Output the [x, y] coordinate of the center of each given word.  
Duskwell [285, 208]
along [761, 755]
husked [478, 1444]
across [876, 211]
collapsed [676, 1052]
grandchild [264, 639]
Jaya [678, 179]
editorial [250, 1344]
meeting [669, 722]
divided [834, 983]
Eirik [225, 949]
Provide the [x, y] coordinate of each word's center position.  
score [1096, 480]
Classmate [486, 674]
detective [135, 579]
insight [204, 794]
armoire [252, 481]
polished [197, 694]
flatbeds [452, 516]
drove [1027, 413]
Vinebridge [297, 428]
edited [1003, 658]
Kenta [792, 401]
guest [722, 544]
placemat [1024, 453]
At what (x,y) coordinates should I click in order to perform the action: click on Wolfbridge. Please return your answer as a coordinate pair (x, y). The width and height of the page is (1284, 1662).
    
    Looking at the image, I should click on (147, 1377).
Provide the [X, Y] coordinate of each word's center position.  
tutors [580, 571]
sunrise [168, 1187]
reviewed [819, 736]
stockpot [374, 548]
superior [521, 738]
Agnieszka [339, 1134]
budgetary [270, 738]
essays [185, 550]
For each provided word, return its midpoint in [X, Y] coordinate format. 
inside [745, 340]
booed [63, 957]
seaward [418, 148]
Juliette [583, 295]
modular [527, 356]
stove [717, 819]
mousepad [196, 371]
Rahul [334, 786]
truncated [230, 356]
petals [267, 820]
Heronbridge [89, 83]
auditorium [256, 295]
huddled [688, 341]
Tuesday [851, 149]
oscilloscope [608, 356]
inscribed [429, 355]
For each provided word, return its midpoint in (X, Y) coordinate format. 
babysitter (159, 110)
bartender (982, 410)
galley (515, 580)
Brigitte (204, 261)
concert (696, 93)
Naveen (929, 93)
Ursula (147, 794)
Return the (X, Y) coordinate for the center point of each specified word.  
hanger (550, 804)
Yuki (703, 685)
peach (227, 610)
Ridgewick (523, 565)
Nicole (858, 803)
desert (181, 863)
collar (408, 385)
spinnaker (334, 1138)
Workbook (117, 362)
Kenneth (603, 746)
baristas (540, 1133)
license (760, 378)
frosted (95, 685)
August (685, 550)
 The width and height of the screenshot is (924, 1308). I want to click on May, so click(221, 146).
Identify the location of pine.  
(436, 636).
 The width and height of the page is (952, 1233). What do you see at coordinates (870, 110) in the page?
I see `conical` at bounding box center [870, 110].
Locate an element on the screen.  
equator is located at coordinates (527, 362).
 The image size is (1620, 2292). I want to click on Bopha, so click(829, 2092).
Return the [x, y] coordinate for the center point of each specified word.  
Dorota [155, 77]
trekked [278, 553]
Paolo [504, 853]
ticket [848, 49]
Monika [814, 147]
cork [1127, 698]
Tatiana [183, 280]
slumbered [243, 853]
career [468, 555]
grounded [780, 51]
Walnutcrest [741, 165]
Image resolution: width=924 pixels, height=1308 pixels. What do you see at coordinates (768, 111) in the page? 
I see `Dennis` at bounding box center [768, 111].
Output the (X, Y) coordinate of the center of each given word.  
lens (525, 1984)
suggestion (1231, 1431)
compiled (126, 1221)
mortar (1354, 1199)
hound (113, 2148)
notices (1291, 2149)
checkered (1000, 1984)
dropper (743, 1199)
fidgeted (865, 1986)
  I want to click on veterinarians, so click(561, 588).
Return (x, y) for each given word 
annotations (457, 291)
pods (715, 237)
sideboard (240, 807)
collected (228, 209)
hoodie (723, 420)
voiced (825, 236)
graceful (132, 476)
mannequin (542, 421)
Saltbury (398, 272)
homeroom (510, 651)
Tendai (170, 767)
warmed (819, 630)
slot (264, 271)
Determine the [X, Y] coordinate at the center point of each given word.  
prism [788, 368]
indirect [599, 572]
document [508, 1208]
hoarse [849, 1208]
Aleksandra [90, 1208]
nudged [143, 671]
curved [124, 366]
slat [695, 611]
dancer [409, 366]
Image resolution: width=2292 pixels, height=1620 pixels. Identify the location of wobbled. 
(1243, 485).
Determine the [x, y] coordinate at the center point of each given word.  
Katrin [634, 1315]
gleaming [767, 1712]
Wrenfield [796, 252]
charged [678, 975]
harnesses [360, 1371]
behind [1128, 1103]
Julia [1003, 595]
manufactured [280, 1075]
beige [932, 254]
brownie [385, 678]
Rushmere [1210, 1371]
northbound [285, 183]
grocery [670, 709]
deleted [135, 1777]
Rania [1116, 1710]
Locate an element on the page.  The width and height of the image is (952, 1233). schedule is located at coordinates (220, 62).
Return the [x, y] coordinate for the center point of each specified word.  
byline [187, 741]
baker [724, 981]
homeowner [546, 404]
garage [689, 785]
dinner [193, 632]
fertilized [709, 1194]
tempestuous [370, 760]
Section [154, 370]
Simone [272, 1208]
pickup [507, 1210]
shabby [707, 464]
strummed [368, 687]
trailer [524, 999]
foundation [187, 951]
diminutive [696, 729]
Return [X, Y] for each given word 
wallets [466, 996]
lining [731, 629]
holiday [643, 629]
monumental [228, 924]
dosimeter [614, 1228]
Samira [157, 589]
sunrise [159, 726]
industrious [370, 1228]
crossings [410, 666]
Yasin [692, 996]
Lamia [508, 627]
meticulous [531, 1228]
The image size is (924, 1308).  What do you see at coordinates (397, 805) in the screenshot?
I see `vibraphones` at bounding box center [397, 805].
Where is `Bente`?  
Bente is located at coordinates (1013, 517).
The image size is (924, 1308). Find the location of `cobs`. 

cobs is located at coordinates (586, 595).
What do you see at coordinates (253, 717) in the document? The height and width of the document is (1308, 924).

● **Short exercise**: Gather every line of the entries above that contains the word "Identify", matching case exactly, and copy each one in full.

● **Right answer**:
Identify the location of pine.  
Image resolution: width=2292 pixels, height=1620 pixels. Identify the location of wobbled. 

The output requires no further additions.